Dataset entries:

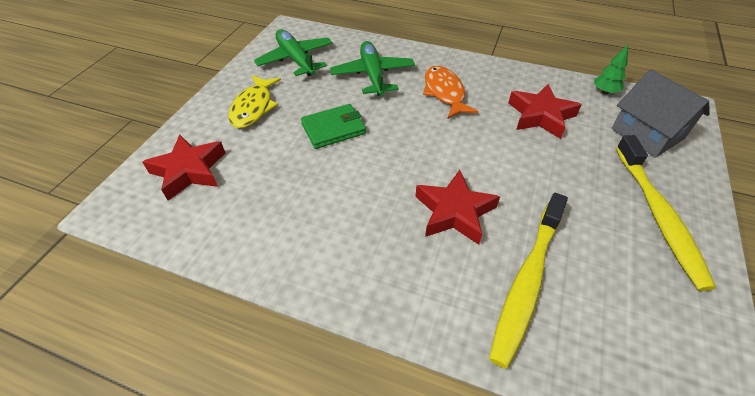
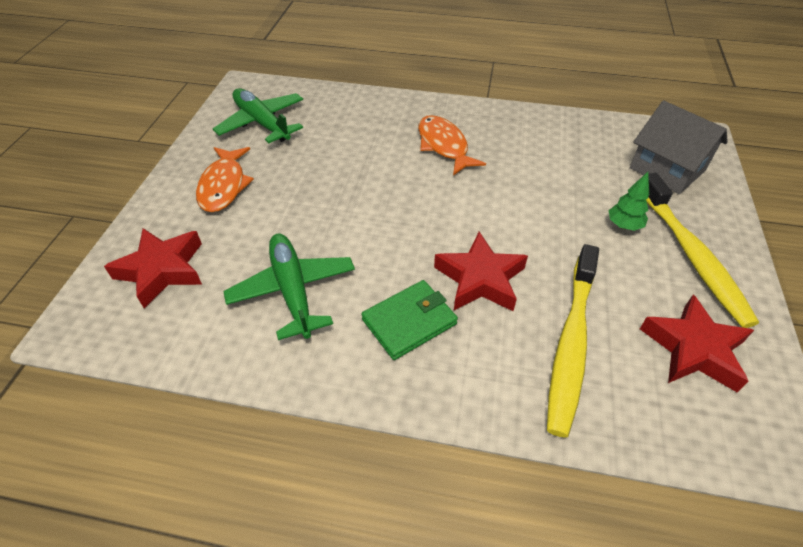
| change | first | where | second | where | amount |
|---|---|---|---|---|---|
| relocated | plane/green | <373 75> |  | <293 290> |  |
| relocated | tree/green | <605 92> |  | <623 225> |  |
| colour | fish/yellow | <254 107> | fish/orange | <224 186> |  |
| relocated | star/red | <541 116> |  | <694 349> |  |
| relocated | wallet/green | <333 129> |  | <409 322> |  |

--

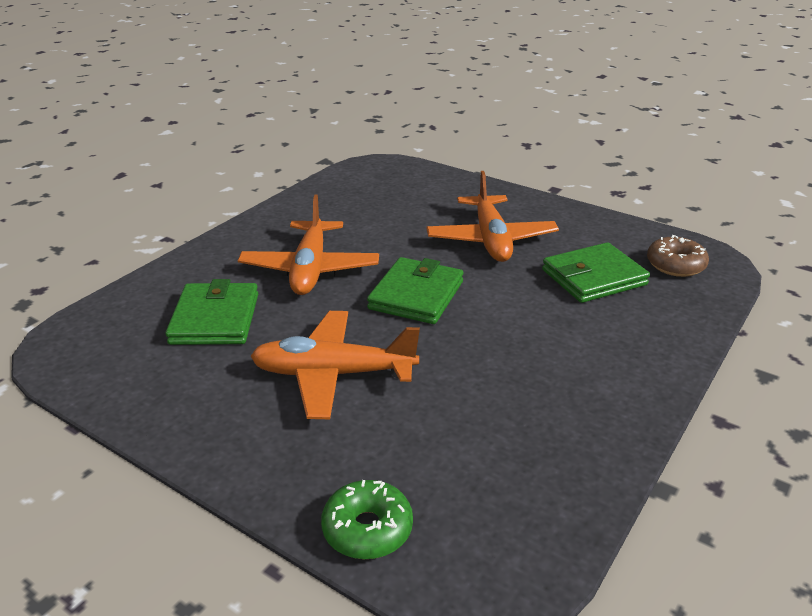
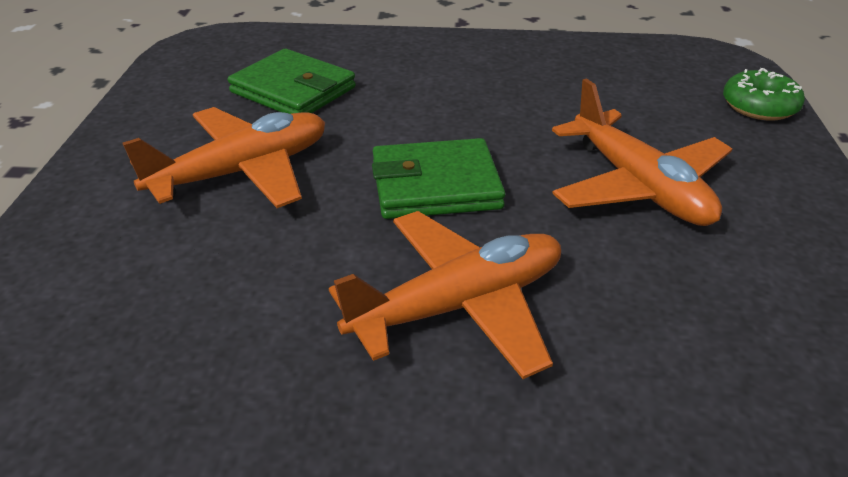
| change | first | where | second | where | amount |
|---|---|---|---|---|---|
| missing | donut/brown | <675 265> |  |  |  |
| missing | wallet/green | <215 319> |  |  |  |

Requirement: Return, from the material above, each line holding the string "missing".

Exercise output:
| missing | donut/brown | <675 265> |  |  |  |
| missing | wallet/green | <215 319> |  |  |  |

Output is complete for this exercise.